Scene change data
━━━━━━━━━━━━━━━━━━━━━━━━━━━━━━
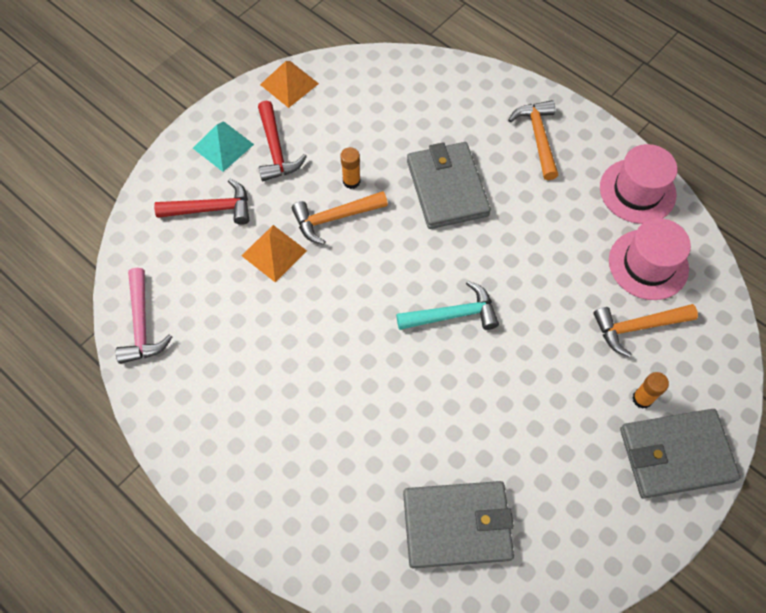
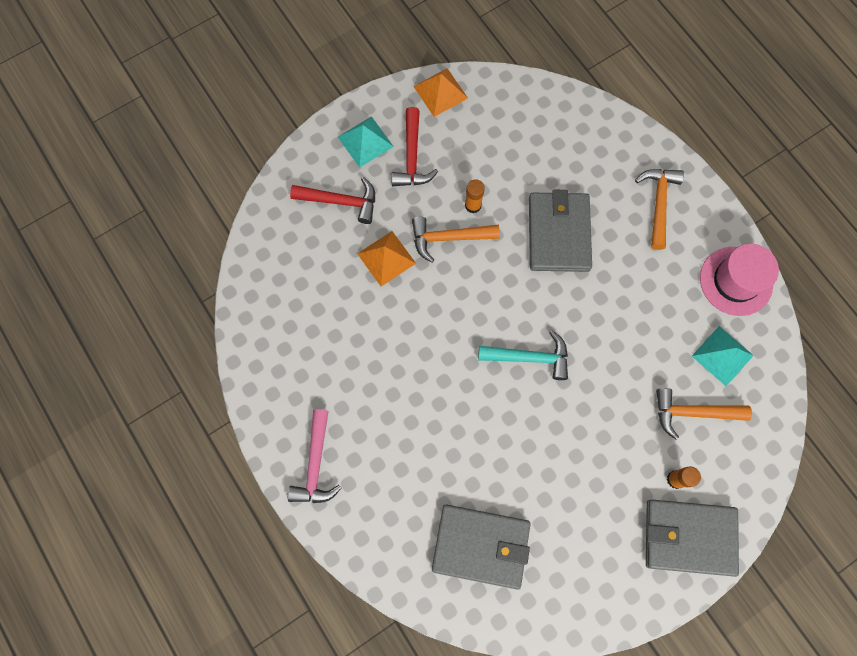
camera: 15 degrees right, 10 degrees up
(142, 325) = (257, 297): pink hammer -> pink hammer (315, 465)
(648, 264) = (722, 355): pink hat -> turquoise pyramid

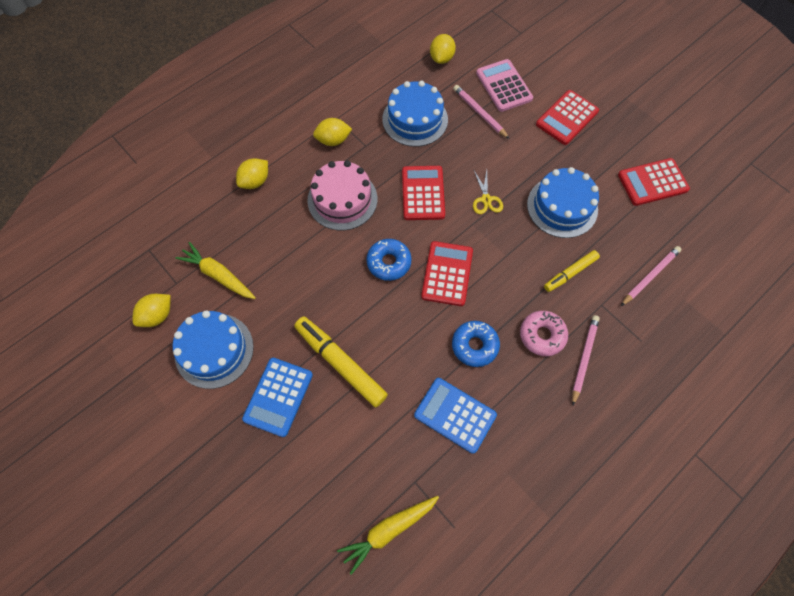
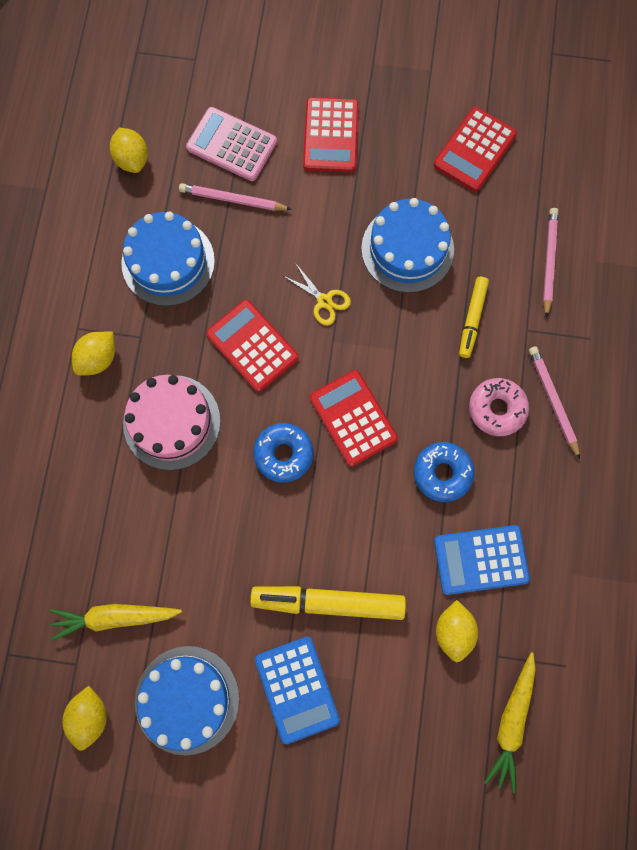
camera: 40 degrees left, 10 degrees up
(255, 181) = (54, 478): yellow lemon -> yellow lemon (453, 631)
━━━━━━━━━━━━━━━━━━━━━━━━━━━━━━
[What the task requires]
Copy every record exactly; no pictures.

[Result]
camera: 15 degrees right, 10 degrees up
(142, 325) = (257, 297): pink hammer -> pink hammer (315, 465)
(648, 264) = (722, 355): pink hat -> turquoise pyramid

camera: 40 degrees left, 10 degrees up
(255, 181) = (54, 478): yellow lemon -> yellow lemon (453, 631)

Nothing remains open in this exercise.